Report each line in the listing below that contains the string "kern".

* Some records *
################
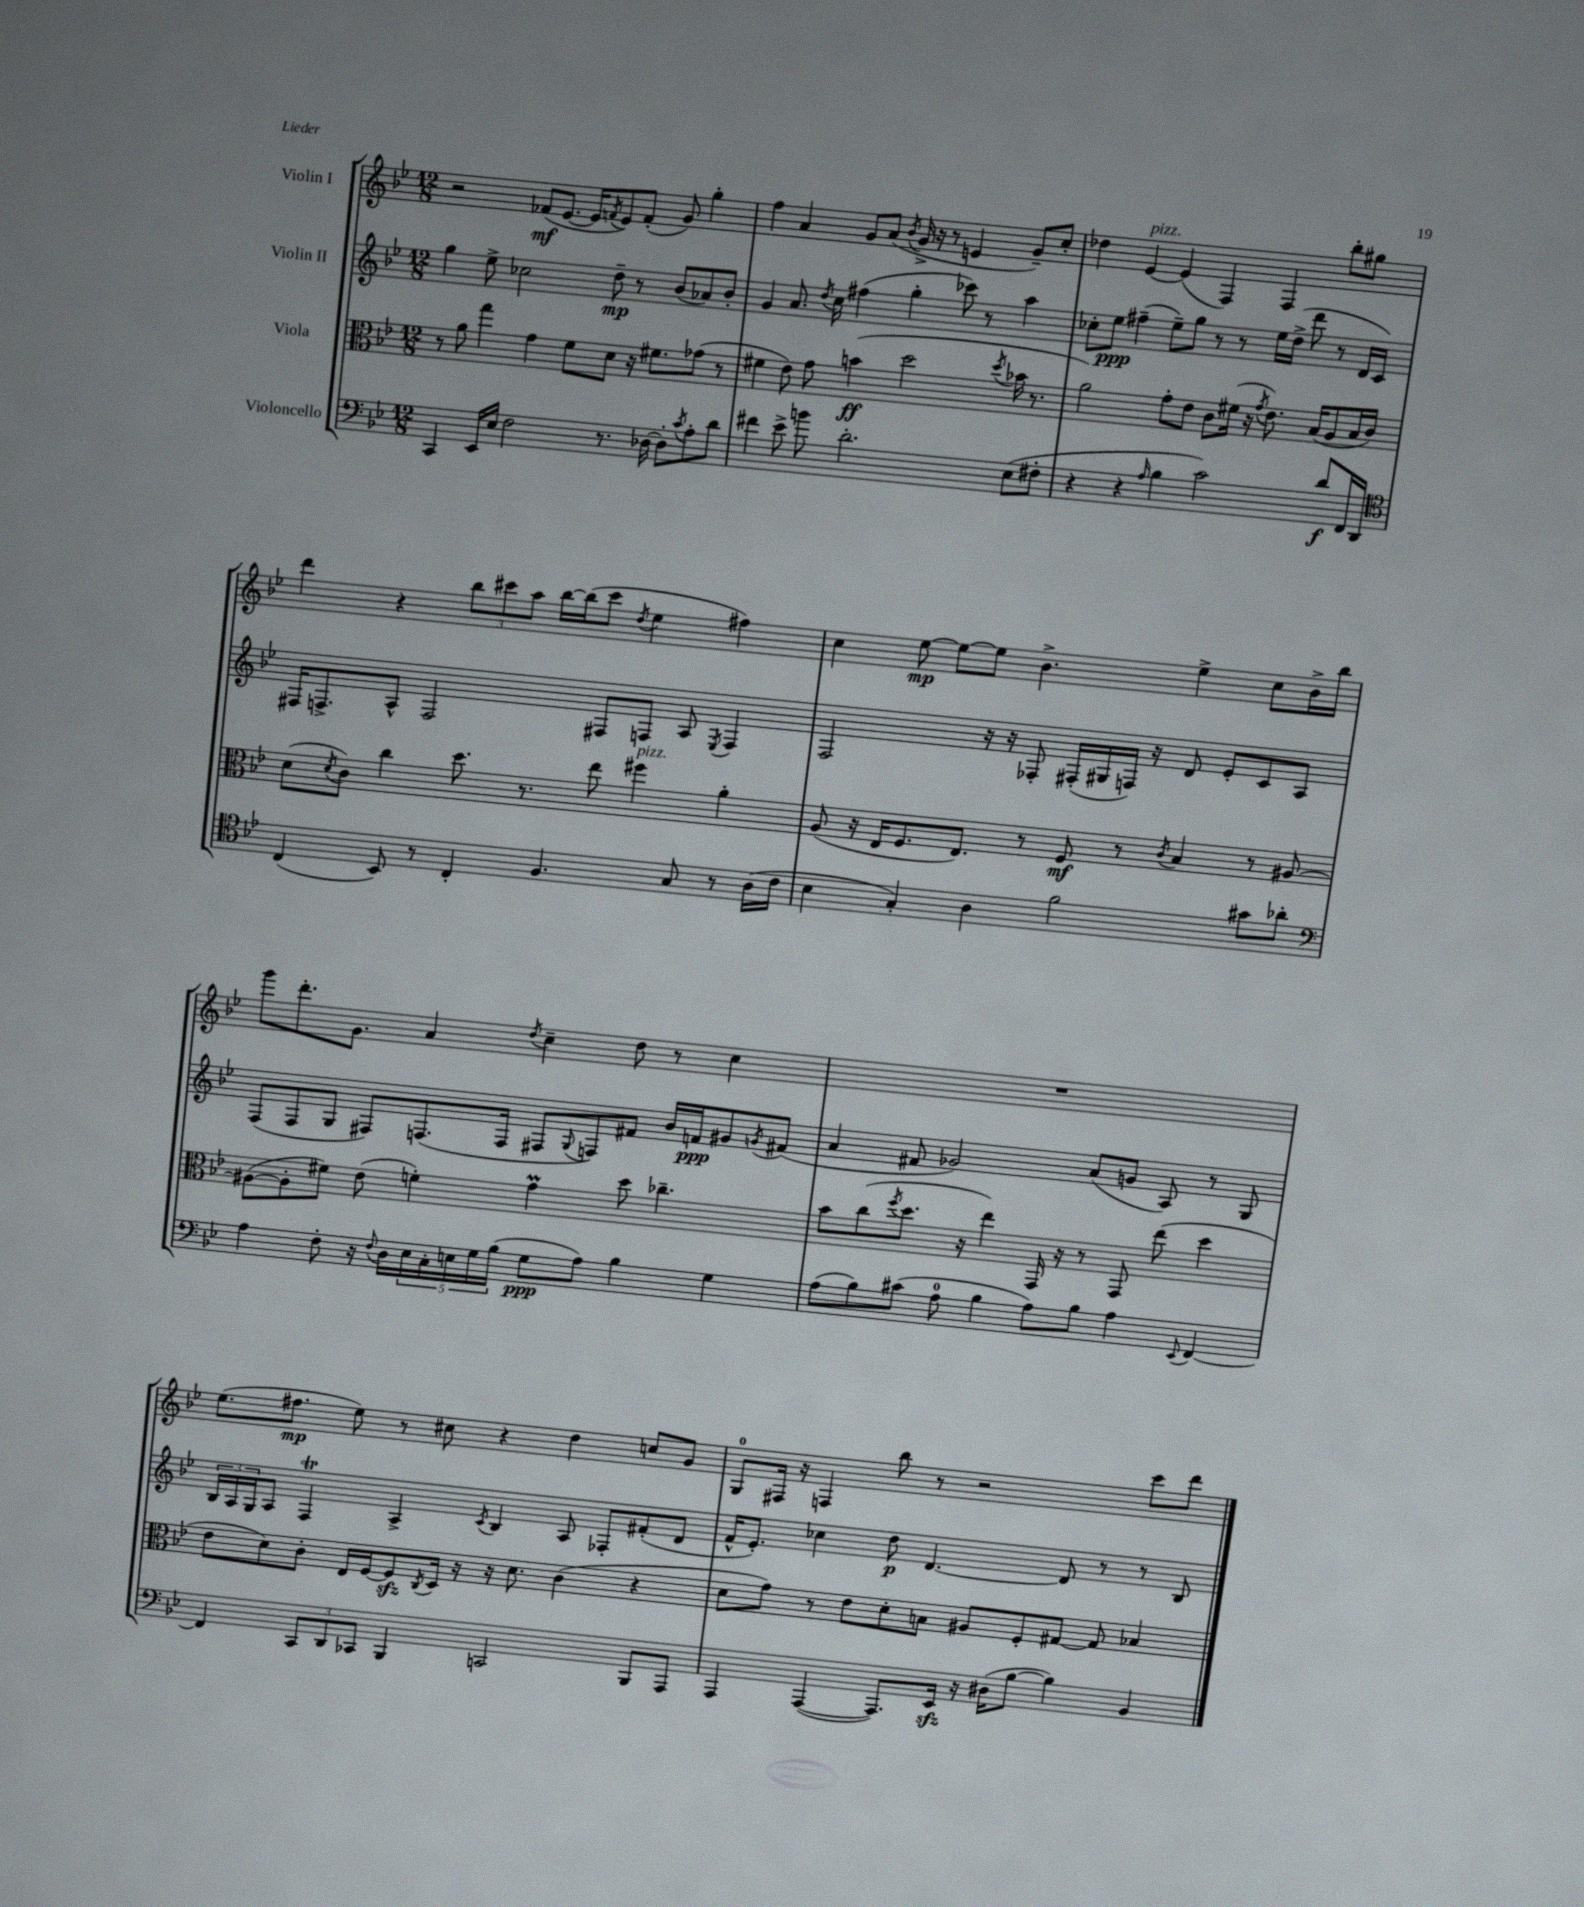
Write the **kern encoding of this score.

**kern	**kern	**kern	**kern
*staff4	*staff3	*staff2	*staff1
*clefF4	*clefC3	*clefG2	*clefG2
*k[b-e-]	*k[b-e-]	*k[b-e-]	*k[b-e-]
*M12/8	*M12/8	*M12/8	*M12/8
4CC	8r	4gg	2r
.	8a	.	.
16EE-	4gg	8ee-^	.
16E-	.	.	.
2F	.	2cc-	.
.	4g	.	(8f-
.	.	.	[8.e-
.	8f	.	.
.	.	.	16e-]
.	.	.	8qf
8.r	8d	8dd~	8e-)
.	16r	8r	(8f'
[16D-	8.f#	.	.
8D-']	.	(8b-	8g)
8qc	.	.	.
8A'	(8g-	8a-)	4gg'
8d	8r	8b-'	.
=	=	=	=
4f#	4f#	4g	4ff
8e-^	8e-)	8.a	4a
8b	8g	.	.
.	.	8qdd	.
.	.	16cc	.
2.d'	(4b	(4ff#	8g
.	.	.	(8a
.	.	.	8qb-
.	2dd	4gg'	16g^
.	.	.	16r
.	.	.	8r
.	.	8ccc-)	4e
.	.	8r	.
.	8qdd	.	.
(8E-	16b-	4aa	8g~)
.	8.r	.	.
8F#'	.	.	8cc'
=	=	=	=
4r	2a)	8cc-'	4dd-
.	.	8ee-	.
4r	.	(4ff#~	[4e-
16qqA	.	.	.
4B-	8g'	8ee-~)	(4e-]
.	8e-	8gg	.
2c)	8c	8r	4F)
.	(16f#	8r	.
.	16r	.	.
.	8qg	.	.
.	8.e-)	16ee-	4F
.	.	(16dd^	.
.	.	8ddd	.
.	(16B-	.	.
8d	8A	8r	8bb-'
16FF	16B-	16d	8gg#
16DD	16c)	16c)	.
=	=	=	=
*clefC4	*	*	*
(4C	(8d	16F#	4ddd
.	.	8.F^	.
.	8qd	.	.
.	8c)	.	.
8BB-)	4cc	8A^^	4r
8r	.	2F	.
4C'	8.dd	.	12bb-
.	.	.	12ccc#
.	.	.	12aa
.	8.r	.	.
4.F	.	.	[16bb-
.	.	.	(16bb-]
.	8ee-	8F#	8ccc#
.	.	.	8qdd
.	4ff#	8F	4ee-
8G	.	8A	.
.	.	8qE-	.
8r	4a'	4F	4ff#)
(16A	.	.	.
16c	.	.	.
=	=	=	=
4B-	(8A	2F	4cc
.	16r	.	.
.	16E-	.	.
4G')	8.F	.	[8ee-
.	.	.	8ee-_
.	8.E-)	.	.
4A	.	16r	8ee-]
.	.	16r	.
.	8r	8F-'	4.b-^
2f	8F	(16F#'	.
.	.	16G#	.
.	8r	16F)	.
.	.	16r	.
.	8qc	.	.
.	4B-	8d	4ee-^
.	.	8e-'	.
8g#	8r	8c	8cc
8a-'	[8A#	8A	16b-^
.	.	.	16bb-
=	=	=	=
*clefF4	*	*	*
4A	(8A#_	(8F	8ggg
.	8A#']	8F	8.ddd'
8F'	8f#)	8G	.
.	.	.	8.g
16r	(8e-	8F#)	.
8qqF	.	.	.
16D	.	.	.
20E-	4f')	(8.F	4a
20C'	.	.	.
20E	.	.	.
20G	.	.	.
.	.	16F	.
(20B-	.	.	.
.	.	.	8qdd
8G	4g	8F#	4cc~
.	.	8qqG	.
8A)	.	8F)	.
4B-	8dd	8f#	8dd
.	4.cc-~	16b-	8r
.	.	16f	.
4G	.	8g#	4cc
.	.	8qg	.
.	.	(8f#	.
=	=	=	=
(8A	8b-	4a	1.r
8B-)	(8cc	.	.
.	8qff	.	.
(8c#	8.dd	8f#	.
8A	.	2g-)	.
.	16r	.	.
4B-	4ee-)	.	.
8A)	16GG	.	.
.	16r	.	.
8B-	8r	(8a	.
4A	8GG	8g	.
.	(8ee-	8A)	.
8qqEE-	.	.	.
[4FF	4dd	8r	.
.	.	8G	.
=	=	=	=
4FF]	8e-	24B-	(8.ee-
.	.	24A	.
.	.	24G	.
.	8d)	8A	.
.	.	.	8.ff#
12CC	8c'	4F	.
12DD	.	.	.
.	16E-	.	8ee-)
12CC-	.	.	.
.	[16F	.	.
4BBB-	8F]	4A^	8r
.	8qC	.	.
.	16D	.	8cc#
.	16r	.	.
.	.	8qc	.
2CC	16r	4B-	4r
.	8.d	.	.
.	(4c	8A	4dd
.	.	8F-'	.
8BBB-	4r	(8f#'	8cc
8AAA	.	8d	8g
=	=	=	=
4AAA	8d	16f^^	8G
.	.	8.e-')	.
.	8g)	.	16F#
.	.	.	16r
([4AAA	8r	4cc-	4F
.	8e-	.	.
8.AAA])	8d'	8dd	8bb-
.	8B	[4.d	8r
16EE-	.	.	.
16r	8A#	.	2r
(16D#	.	.	.
[8B-	8F'	.	.
4B-])	[8G#	8d]	.
.	8G#]	8r	.
4BB-	4B-	8r	8ccc
.	.	8B-	8ddd
==	==	==	==
*-	*-	*-	*-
################
* Completed exercise *
Write the **kern encoding of this score.
**kern	**kern	**kern	**kern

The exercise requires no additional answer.